Exercise goal
Give back exactly the lines of the material below, starting with the line with "green brick B10:B11" and going on through the line with "purple brick G9".

Entries shown
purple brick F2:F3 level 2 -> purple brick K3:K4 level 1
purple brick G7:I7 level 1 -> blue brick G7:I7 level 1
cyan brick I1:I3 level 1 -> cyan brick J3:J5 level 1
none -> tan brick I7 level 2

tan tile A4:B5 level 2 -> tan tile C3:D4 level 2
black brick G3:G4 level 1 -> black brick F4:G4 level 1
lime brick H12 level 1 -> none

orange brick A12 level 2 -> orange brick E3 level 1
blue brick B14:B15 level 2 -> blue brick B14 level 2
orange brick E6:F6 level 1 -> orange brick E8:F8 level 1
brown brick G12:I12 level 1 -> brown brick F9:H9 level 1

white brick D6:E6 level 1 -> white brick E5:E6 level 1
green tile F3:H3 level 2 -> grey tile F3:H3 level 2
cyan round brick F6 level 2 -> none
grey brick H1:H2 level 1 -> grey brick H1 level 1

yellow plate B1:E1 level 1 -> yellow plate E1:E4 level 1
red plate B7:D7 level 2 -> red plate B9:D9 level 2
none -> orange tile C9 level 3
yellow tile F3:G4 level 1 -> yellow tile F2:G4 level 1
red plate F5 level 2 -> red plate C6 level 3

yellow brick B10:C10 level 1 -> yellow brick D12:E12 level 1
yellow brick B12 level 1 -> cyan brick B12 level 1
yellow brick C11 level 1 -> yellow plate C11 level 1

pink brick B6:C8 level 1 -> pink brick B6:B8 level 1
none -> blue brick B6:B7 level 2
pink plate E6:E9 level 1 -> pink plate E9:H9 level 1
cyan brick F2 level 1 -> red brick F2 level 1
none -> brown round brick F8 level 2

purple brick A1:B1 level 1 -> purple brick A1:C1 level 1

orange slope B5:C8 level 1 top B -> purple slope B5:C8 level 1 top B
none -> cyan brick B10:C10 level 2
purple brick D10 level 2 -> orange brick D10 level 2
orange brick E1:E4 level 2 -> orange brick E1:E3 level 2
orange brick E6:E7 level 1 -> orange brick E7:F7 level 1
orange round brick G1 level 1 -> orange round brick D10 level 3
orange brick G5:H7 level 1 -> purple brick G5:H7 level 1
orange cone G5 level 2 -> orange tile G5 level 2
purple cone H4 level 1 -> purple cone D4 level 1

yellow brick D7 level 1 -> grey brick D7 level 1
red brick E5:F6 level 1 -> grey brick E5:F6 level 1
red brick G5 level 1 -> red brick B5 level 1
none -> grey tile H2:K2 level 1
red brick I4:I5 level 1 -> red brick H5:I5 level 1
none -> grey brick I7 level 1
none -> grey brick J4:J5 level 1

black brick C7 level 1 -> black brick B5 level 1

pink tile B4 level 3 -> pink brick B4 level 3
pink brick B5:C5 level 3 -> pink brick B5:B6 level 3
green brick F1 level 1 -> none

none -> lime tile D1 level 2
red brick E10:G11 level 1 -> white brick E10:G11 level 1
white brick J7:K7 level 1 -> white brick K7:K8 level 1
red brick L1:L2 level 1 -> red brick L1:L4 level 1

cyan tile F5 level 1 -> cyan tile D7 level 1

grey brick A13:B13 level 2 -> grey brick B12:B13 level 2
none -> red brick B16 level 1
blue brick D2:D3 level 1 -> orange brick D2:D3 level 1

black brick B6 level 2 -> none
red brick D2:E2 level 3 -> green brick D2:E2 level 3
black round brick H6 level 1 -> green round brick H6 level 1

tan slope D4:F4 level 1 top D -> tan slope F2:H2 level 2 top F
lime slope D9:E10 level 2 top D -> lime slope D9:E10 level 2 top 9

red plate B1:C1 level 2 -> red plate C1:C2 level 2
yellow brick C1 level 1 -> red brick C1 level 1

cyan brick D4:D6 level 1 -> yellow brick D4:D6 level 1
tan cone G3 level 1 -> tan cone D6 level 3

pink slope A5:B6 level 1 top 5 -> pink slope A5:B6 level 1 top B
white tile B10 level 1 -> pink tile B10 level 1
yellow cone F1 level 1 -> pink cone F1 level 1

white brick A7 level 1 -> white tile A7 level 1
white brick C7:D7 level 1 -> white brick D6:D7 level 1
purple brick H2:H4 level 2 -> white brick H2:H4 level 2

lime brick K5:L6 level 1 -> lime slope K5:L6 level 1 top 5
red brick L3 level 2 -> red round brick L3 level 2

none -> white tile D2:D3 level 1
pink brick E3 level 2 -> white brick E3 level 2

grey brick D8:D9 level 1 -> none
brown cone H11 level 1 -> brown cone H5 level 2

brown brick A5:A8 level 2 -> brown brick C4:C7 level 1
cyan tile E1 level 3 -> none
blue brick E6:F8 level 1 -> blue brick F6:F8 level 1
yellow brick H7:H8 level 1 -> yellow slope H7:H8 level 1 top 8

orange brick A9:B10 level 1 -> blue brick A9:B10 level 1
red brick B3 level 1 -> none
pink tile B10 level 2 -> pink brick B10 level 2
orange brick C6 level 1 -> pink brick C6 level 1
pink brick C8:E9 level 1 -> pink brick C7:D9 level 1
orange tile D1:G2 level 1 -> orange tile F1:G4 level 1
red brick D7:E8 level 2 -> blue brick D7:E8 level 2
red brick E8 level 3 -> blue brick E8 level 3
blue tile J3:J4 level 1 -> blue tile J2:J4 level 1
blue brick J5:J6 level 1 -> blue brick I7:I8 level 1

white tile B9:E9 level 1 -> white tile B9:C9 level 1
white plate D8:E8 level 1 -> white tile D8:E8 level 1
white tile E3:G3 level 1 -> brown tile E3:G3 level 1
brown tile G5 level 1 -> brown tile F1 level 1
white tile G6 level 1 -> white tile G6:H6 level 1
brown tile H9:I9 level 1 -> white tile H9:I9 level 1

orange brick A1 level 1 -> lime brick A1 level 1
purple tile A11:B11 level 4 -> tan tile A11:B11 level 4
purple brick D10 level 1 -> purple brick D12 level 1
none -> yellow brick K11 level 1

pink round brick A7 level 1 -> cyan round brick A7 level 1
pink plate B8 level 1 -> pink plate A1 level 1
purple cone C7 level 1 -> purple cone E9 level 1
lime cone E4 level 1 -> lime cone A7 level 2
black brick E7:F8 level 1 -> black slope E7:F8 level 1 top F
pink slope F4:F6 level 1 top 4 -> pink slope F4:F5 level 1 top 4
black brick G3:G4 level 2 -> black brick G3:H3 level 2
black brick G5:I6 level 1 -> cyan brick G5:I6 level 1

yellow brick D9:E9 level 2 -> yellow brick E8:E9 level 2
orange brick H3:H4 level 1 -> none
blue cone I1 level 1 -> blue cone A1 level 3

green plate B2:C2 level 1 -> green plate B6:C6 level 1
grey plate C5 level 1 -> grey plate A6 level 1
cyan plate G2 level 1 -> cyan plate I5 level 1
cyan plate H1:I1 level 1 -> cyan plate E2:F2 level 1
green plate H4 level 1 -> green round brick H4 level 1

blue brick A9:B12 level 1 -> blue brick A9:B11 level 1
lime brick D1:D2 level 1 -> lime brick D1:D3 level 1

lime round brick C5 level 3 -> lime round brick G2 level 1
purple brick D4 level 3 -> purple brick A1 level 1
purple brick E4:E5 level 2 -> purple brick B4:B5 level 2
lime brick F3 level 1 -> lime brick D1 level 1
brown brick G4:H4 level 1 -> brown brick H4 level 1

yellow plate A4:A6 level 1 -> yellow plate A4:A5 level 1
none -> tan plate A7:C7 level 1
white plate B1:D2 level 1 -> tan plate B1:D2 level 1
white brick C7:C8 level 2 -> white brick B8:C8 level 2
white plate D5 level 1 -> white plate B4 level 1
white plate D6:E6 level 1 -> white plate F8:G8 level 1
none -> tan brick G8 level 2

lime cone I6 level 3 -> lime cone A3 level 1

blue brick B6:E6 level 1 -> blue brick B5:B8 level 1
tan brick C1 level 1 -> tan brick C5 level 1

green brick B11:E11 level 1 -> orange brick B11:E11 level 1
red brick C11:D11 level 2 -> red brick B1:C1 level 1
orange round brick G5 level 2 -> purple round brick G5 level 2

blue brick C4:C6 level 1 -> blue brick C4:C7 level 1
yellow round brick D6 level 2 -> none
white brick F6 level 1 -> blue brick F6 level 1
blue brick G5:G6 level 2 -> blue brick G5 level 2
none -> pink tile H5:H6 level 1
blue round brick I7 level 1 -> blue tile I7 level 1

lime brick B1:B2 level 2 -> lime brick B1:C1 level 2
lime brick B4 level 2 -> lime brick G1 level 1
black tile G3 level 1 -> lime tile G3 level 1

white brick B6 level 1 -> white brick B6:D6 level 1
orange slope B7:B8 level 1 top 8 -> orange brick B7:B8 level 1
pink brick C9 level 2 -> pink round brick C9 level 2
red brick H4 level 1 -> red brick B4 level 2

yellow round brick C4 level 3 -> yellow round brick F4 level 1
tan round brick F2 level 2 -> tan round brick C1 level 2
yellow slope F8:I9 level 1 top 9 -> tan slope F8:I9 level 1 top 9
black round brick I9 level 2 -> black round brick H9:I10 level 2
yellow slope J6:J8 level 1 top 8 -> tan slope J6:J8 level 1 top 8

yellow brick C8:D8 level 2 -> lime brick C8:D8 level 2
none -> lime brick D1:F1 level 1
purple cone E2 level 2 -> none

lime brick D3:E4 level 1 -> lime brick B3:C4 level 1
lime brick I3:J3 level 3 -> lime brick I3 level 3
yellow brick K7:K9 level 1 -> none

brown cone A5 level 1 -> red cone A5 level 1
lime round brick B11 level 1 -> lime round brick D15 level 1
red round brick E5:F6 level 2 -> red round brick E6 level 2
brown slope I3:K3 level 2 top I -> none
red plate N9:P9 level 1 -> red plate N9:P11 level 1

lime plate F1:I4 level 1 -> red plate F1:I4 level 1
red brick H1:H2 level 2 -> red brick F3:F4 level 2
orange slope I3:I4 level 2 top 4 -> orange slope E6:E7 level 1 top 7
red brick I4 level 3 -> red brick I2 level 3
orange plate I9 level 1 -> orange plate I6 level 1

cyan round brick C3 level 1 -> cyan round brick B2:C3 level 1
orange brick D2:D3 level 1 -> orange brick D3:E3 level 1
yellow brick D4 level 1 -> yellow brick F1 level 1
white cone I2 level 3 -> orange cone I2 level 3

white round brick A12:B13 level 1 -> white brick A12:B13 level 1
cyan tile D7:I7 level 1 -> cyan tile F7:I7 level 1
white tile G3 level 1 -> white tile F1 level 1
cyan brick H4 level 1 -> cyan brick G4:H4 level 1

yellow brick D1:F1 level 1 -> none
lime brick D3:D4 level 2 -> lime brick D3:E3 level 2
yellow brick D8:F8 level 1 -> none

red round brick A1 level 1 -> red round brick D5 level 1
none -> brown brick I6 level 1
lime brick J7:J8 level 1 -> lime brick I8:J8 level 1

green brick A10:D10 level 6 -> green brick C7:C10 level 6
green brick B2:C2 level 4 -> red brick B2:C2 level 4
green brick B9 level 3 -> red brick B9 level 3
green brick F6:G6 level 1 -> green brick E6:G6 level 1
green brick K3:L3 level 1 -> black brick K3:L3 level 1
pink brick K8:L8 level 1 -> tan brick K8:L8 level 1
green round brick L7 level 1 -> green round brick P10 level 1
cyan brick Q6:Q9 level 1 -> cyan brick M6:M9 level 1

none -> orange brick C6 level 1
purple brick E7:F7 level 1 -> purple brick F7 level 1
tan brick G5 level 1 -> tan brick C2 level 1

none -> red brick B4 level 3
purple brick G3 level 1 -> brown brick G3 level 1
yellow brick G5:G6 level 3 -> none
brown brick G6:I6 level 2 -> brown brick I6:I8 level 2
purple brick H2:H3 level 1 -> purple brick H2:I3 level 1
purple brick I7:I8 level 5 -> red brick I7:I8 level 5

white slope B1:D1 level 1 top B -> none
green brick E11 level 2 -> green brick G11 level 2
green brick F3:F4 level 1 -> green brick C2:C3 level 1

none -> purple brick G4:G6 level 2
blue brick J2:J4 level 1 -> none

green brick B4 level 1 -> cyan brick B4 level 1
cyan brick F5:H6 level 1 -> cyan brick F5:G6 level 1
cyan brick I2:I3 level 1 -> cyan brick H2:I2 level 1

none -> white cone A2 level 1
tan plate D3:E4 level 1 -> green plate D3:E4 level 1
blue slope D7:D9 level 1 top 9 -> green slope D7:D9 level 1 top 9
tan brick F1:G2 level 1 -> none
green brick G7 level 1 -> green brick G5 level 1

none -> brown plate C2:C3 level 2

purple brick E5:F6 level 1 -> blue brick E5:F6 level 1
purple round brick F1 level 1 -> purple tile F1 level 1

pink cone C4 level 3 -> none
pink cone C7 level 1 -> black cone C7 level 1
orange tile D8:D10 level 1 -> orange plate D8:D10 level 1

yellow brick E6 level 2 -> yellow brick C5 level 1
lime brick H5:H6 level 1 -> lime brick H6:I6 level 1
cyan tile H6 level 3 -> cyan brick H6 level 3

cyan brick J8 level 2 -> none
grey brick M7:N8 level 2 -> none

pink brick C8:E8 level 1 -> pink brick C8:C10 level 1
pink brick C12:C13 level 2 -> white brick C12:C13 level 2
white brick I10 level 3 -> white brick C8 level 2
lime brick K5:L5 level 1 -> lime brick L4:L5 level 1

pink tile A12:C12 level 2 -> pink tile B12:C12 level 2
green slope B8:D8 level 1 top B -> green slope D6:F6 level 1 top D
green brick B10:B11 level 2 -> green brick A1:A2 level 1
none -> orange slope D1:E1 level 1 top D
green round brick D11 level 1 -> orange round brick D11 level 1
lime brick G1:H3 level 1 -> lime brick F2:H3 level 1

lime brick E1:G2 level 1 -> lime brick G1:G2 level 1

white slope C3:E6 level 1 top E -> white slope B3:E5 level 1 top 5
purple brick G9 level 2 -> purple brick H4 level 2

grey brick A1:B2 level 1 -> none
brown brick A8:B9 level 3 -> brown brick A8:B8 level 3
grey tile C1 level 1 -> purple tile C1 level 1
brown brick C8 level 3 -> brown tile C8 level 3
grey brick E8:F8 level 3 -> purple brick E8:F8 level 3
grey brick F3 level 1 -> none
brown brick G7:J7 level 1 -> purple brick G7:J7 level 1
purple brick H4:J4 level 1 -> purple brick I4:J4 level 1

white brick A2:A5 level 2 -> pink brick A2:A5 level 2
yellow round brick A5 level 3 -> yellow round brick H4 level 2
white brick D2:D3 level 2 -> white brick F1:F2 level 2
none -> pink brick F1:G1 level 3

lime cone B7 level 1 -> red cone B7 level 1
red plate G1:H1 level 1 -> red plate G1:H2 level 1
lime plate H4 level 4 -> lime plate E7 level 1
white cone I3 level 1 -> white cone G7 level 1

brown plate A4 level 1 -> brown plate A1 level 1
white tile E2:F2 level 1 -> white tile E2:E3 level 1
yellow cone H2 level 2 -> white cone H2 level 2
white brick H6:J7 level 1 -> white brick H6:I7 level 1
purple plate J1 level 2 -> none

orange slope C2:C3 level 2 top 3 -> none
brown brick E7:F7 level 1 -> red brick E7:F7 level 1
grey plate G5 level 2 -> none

Solution to this problem
green brick B10:B11 level 2 -> green brick A1:A2 level 1
none -> orange slope D1:E1 level 1 top D
green round brick D11 level 1 -> orange round brick D11 level 1
lime brick G1:H3 level 1 -> lime brick F2:H3 level 1

lime brick E1:G2 level 1 -> lime brick G1:G2 level 1

white slope C3:E6 level 1 top E -> white slope B3:E5 level 1 top 5
purple brick G9 level 2 -> purple brick H4 level 2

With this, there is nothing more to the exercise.